Exercise description ▸
Render the records as a Markdown table, starting at the first line and ending at the line that contains "Darwin: 20:42 -> 20:39", with both ends included. Use columns Row and Entry, give each line a row number, and leave out blank lines.

Data entries ▸
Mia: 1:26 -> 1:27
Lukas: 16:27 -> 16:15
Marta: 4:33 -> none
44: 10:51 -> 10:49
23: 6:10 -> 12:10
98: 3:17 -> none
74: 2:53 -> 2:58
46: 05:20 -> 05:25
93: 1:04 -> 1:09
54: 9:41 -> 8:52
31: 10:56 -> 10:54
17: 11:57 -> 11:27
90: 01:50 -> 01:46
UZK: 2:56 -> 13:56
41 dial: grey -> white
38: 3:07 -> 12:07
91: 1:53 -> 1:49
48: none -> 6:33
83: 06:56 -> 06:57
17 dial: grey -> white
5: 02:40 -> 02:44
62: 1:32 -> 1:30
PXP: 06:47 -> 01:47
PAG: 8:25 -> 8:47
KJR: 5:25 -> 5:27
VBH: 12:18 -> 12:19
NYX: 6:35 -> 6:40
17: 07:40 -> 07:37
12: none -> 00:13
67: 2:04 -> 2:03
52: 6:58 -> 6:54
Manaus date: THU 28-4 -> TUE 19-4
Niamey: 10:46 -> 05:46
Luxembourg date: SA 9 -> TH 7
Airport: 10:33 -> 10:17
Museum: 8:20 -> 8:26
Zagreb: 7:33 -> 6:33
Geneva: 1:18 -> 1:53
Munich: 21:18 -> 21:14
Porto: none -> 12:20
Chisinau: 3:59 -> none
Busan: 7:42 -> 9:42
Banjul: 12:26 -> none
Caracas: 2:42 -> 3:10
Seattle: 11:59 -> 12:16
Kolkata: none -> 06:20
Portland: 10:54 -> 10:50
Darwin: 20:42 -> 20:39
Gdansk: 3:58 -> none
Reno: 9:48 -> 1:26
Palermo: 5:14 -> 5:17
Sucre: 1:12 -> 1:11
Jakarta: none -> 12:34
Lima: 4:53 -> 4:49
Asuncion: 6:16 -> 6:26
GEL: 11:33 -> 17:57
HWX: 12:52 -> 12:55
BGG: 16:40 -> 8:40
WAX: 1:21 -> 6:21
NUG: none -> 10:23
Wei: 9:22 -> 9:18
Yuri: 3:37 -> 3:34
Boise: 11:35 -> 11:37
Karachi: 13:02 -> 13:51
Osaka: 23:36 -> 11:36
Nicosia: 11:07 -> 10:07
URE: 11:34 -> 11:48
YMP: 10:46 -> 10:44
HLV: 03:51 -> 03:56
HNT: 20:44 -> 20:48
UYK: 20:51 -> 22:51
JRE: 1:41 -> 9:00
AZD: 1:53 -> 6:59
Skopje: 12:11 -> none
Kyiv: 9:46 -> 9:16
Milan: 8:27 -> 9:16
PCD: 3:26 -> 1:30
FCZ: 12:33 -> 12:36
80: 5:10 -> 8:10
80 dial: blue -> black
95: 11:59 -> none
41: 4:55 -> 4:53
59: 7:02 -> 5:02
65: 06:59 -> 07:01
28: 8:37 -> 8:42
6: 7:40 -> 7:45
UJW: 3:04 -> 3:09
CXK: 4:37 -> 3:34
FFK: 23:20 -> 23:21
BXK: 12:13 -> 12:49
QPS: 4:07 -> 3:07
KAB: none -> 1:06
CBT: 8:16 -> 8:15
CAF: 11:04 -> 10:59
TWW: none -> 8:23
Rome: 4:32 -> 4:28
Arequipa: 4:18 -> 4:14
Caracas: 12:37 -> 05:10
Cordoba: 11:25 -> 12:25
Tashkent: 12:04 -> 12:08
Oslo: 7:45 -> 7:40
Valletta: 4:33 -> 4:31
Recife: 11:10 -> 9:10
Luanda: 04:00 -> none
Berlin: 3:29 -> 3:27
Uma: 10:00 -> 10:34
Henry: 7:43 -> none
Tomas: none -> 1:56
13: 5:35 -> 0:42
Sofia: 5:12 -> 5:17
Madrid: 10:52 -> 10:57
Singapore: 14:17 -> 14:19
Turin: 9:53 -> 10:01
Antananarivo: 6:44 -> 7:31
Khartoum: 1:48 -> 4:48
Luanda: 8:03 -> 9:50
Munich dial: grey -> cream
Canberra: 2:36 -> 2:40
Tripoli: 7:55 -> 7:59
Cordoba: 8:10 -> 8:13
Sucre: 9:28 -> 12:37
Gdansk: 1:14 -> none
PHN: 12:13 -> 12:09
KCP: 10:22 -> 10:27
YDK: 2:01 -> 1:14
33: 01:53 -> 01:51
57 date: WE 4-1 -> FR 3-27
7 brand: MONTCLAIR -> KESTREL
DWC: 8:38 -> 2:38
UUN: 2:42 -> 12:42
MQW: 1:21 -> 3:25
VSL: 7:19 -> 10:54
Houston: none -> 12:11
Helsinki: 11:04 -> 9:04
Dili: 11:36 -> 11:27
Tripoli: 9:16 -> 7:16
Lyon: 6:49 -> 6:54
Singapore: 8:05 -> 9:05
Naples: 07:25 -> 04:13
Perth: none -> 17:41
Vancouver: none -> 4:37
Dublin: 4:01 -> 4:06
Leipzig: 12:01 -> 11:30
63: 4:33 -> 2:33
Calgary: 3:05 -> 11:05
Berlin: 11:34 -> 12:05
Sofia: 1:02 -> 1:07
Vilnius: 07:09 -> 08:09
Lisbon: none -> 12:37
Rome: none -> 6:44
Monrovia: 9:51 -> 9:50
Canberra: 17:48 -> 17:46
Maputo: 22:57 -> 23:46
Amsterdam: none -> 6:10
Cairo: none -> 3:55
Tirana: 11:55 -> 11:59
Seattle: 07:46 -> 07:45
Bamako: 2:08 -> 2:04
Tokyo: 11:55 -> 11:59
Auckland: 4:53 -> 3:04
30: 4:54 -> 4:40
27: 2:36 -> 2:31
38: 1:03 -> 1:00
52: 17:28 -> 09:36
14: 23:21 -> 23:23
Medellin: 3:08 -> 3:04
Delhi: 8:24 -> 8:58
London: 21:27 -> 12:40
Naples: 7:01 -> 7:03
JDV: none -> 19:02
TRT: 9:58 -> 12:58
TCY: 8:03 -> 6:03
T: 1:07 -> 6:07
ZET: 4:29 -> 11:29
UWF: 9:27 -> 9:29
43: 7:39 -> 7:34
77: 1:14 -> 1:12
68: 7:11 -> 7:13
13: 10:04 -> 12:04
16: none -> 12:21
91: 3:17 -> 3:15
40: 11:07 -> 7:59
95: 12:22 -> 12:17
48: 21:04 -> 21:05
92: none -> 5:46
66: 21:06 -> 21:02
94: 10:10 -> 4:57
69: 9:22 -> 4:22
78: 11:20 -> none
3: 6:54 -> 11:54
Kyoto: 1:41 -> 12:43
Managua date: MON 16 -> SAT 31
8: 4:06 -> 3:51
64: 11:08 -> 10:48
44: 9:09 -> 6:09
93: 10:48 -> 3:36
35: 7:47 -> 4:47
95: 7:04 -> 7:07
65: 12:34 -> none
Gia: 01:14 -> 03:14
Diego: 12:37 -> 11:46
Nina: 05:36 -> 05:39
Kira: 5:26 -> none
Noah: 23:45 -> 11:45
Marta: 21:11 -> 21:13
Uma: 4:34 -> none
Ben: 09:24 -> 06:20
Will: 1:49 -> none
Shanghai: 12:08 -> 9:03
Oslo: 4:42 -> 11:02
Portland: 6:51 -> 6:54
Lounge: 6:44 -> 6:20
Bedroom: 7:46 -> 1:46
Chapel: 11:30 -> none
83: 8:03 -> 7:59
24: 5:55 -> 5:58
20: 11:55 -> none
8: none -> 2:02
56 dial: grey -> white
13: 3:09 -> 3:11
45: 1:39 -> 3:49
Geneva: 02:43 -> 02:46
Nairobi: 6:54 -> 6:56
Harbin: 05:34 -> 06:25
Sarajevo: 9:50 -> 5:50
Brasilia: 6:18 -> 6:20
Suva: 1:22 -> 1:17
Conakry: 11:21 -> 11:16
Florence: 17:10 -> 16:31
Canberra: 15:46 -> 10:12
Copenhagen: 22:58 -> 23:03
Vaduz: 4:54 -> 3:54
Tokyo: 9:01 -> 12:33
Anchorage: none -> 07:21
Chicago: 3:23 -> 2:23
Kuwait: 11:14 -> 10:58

Answer to the problem ▸
| Row | Entry |
|---|---|
| 1 | Mia: 1:26 -> 1:27 |
| 2 | Lukas: 16:27 -> 16:15 |
| 3 | Marta: 4:33 -> none |
| 4 | 44: 10:51 -> 10:49 |
| 5 | 23: 6:10 -> 12:10 |
| 6 | 98: 3:17 -> none |
| 7 | 74: 2:53 -> 2:58 |
| 8 | 46: 05:20 -> 05:25 |
| 9 | 93: 1:04 -> 1:09 |
| 10 | 54: 9:41 -> 8:52 |
| 11 | 31: 10:56 -> 10:54 |
| 12 | 17: 11:57 -> 11:27 |
| 13 | 90: 01:50 -> 01:46 |
| 14 | UZK: 2:56 -> 13:56 |
| 15 | 41 dial: grey -> white |
| 16 | 38: 3:07 -> 12:07 |
| 17 | 91: 1:53 -> 1:49 |
| 18 | 48: none -> 6:33 |
| 19 | 83: 06:56 -> 06:57 |
| 20 | 17 dial: grey -> white |
| 21 | 5: 02:40 -> 02:44 |
| 22 | 62: 1:32 -> 1:30 |
| 23 | PXP: 06:47 -> 01:47 |
| 24 | PAG: 8:25 -> 8:47 |
| 25 | KJR: 5:25 -> 5:27 |
| 26 | VBH: 12:18 -> 12:19 |
| 27 | NYX: 6:35 -> 6:40 |
| 28 | 17: 07:40 -> 07:37 |
| 29 | 12: none -> 00:13 |
| 30 | 67: 2:04 -> 2:03 |
| 31 | 52: 6:58 -> 6:54 |
| 32 | Manaus date: THU 28-4 -> TUE 19-4 |
| 33 | Niamey: 10:46 -> 05:46 |
| 34 | Luxembourg date: SA 9 -> TH 7 |
| 35 | Airport: 10:33 -> 10:17 |
| 36 | Museum: 8:20 -> 8:26 |
| 37 | Zagreb: 7:33 -> 6:33 |
| 38 | Geneva: 1:18 -> 1:53 |
| 39 | Munich: 21:18 -> 21:14 |
| 40 | Porto: none -> 12:20 |
| 41 | Chisinau: 3:59 -> none |
| 42 | Busan: 7:42 -> 9:42 |
| 43 | Banjul: 12:26 -> none |
| 44 | Caracas: 2:42 -> 3:10 |
| 45 | Seattle: 11:59 -> 12:16 |
| 46 | Kolkata: none -> 06:20 |
| 47 | Portland: 10:54 -> 10:50 |
| 48 | Darwin: 20:42 -> 20:39 |